[Stored data entries]
+--
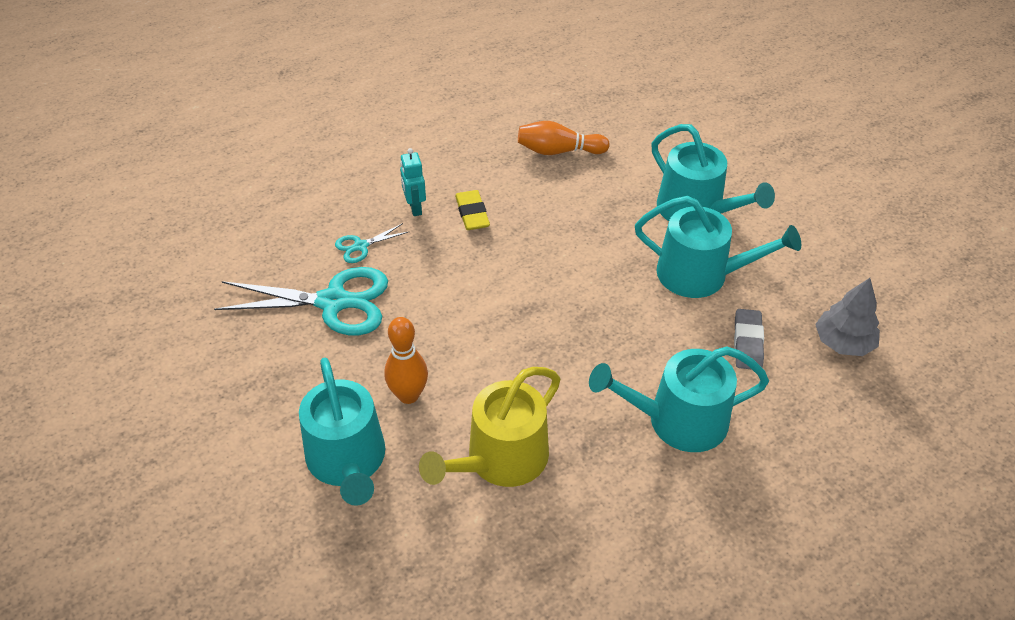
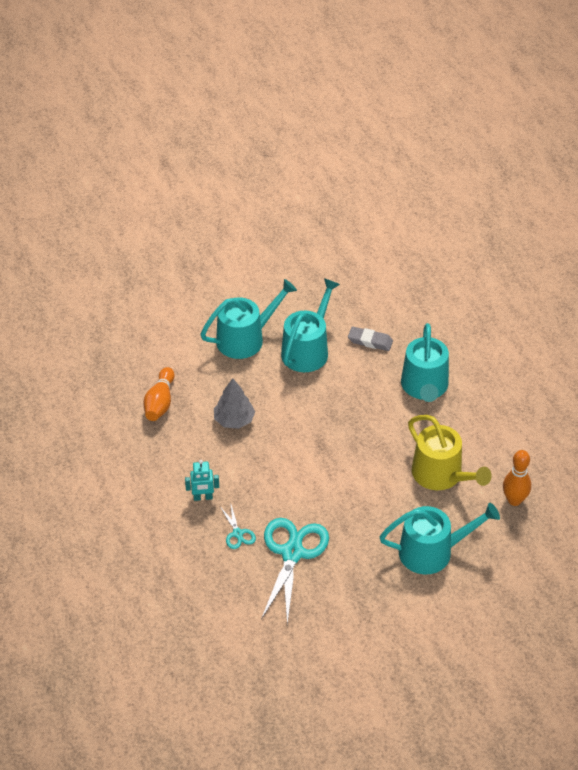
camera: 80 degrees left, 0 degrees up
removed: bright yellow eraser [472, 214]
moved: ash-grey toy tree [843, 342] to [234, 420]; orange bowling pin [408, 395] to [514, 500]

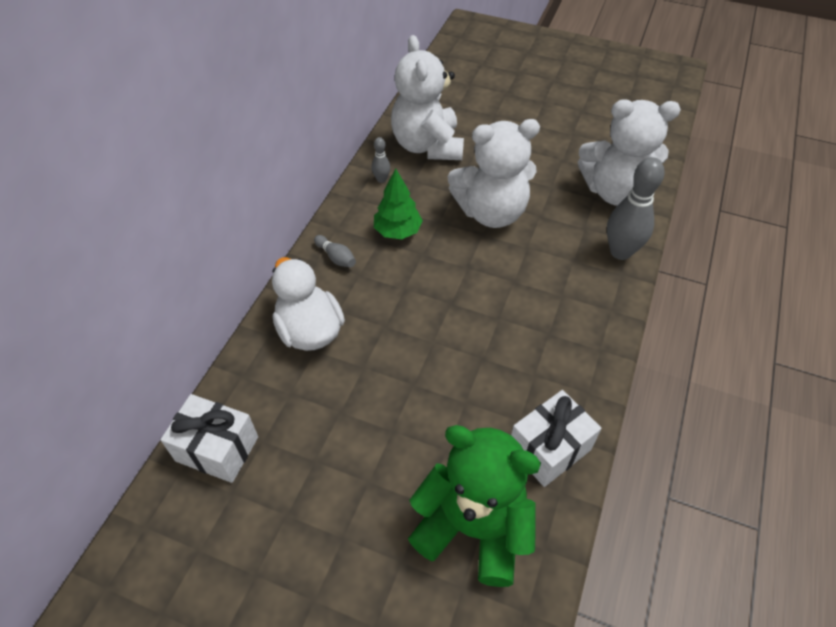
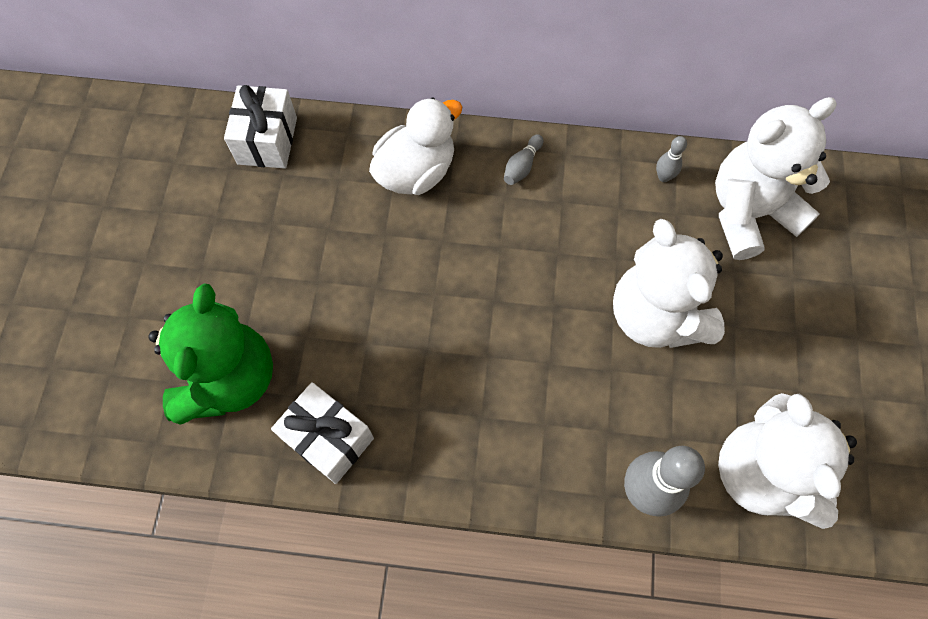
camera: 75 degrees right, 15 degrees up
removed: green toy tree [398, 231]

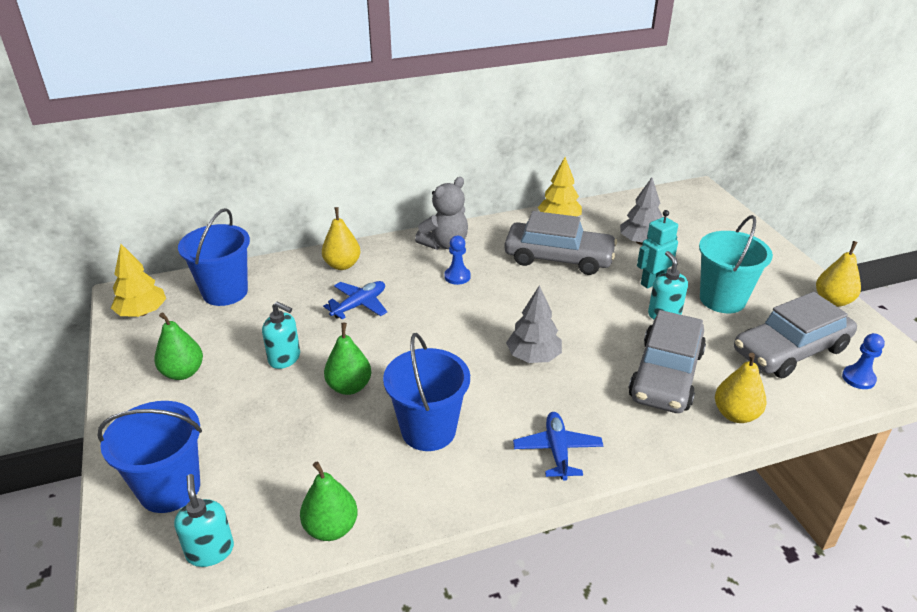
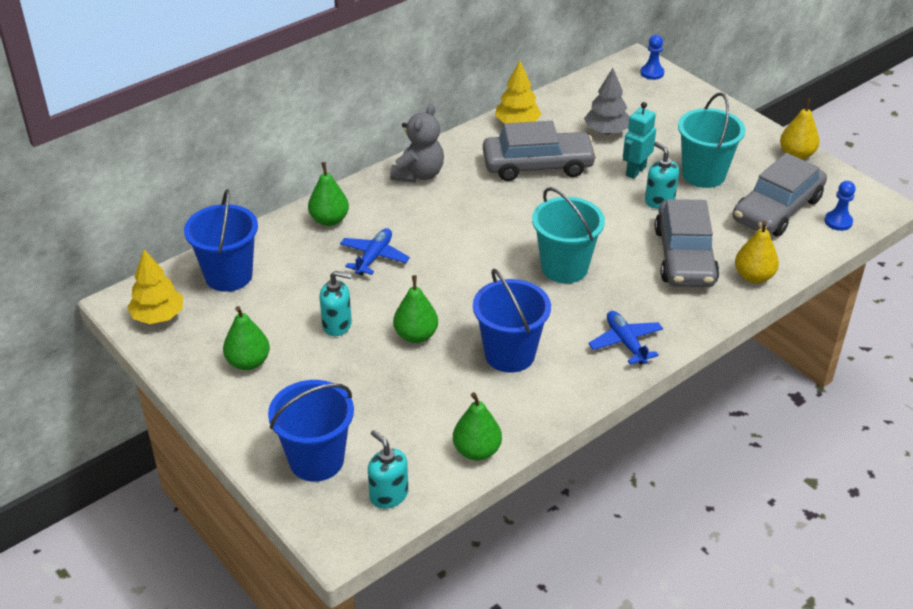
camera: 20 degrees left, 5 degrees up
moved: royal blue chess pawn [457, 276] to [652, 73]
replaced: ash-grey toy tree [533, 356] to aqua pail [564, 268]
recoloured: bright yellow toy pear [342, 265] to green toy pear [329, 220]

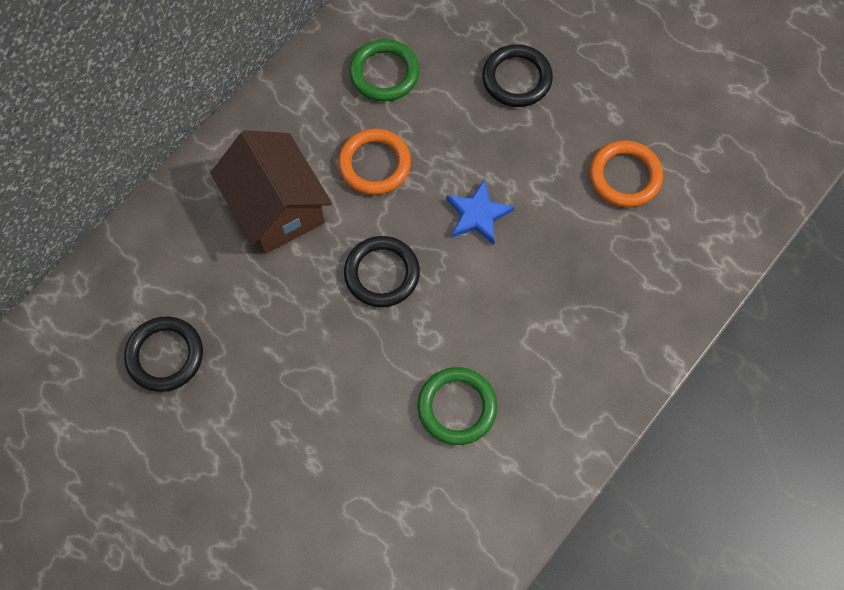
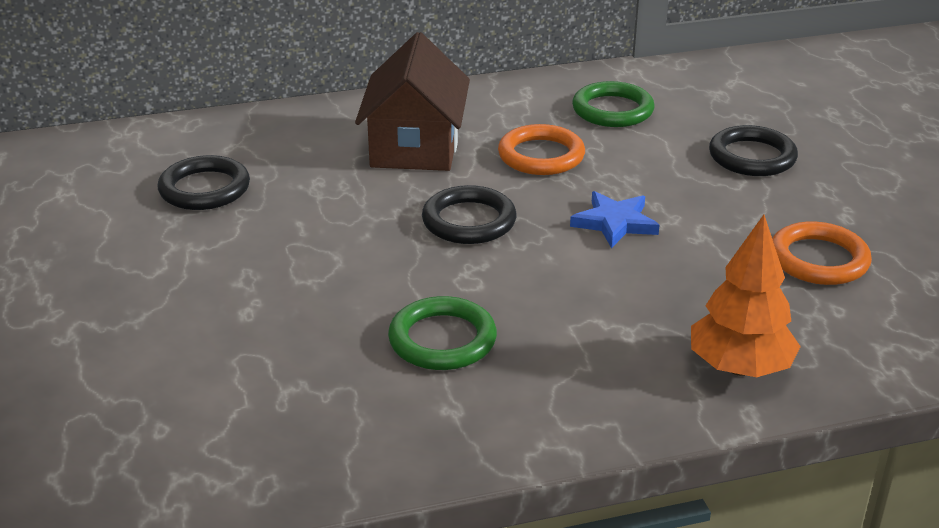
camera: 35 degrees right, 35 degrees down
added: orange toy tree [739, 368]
+--
**Task requirements:** Retype the records exactly, but skip the pictures.

**Response to the task:**
camera: 80 degrees left, 0 degrees up
removed: bright yellow eraser [472, 214]
moved: ash-grey toy tree [843, 342] to [234, 420]; orange bowling pin [408, 395] to [514, 500]

camera: 75 degrees right, 15 degrees up
removed: green toy tree [398, 231]

camera: 20 degrees left, 5 degrees up
moved: royal blue chess pawn [457, 276] to [652, 73]
replaced: ash-grey toy tree [533, 356] to aqua pail [564, 268]
recoloured: bright yellow toy pear [342, 265] to green toy pear [329, 220]

camera: 35 degrees right, 35 degrees down
added: orange toy tree [739, 368]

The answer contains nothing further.